# TASK REQUIREMENTS:
Your answer must be the full listing below, repeated exactly, with no pictures in it.

**** GIVEN RECORDS ****

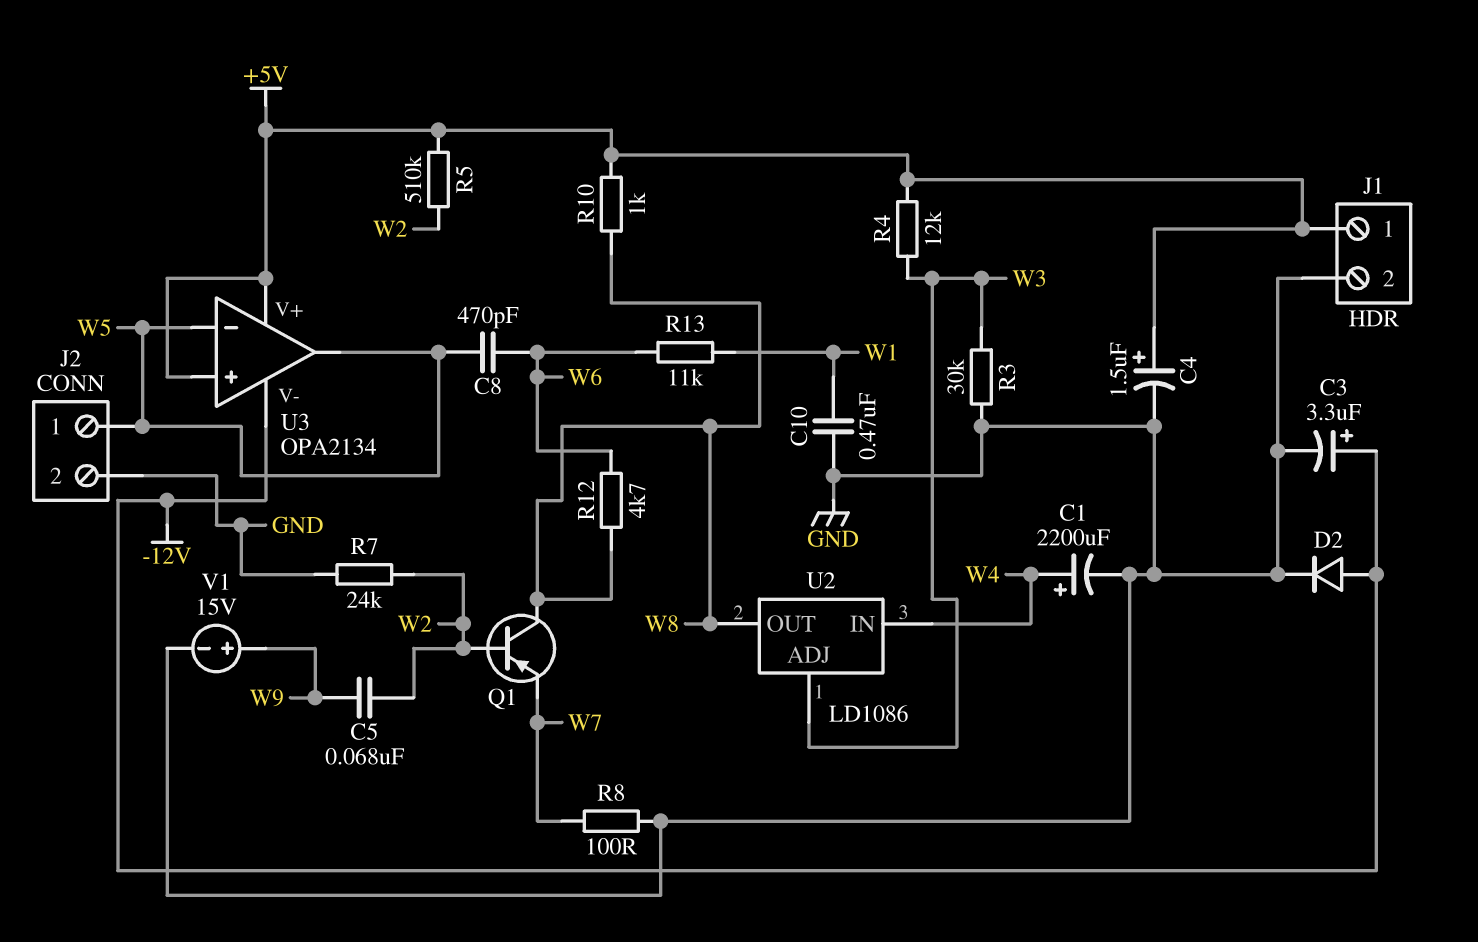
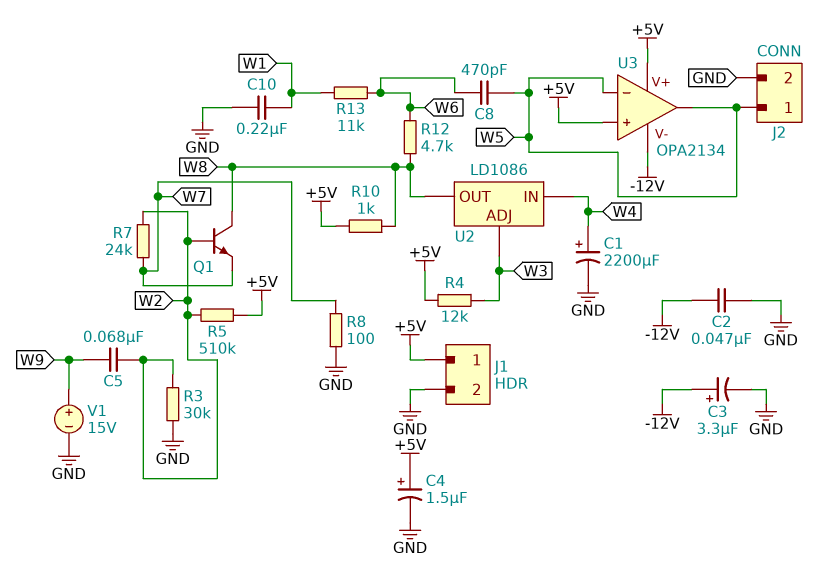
C2: none -> 47nF (-12V, GND)
C10: 470nF (GND, W1) -> 220nF (GND, W1)
D2: diode (A -12V, K GND) -> none
Q1: PNP (B W2, C W8, E W7) -> NPN (B W2, C W8, E W7)
R3: 30k (GND, W3) -> 30k (GND, W2)
R7: 24k (GND, W2) -> 24k (W2, W7)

****

# PROBLEM SOLUTION:
C2: none -> 47nF (-12V, GND)
C10: 470nF (GND, W1) -> 220nF (GND, W1)
D2: diode (A -12V, K GND) -> none
Q1: PNP (B W2, C W8, E W7) -> NPN (B W2, C W8, E W7)
R3: 30k (GND, W3) -> 30k (GND, W2)
R7: 24k (GND, W2) -> 24k (W2, W7)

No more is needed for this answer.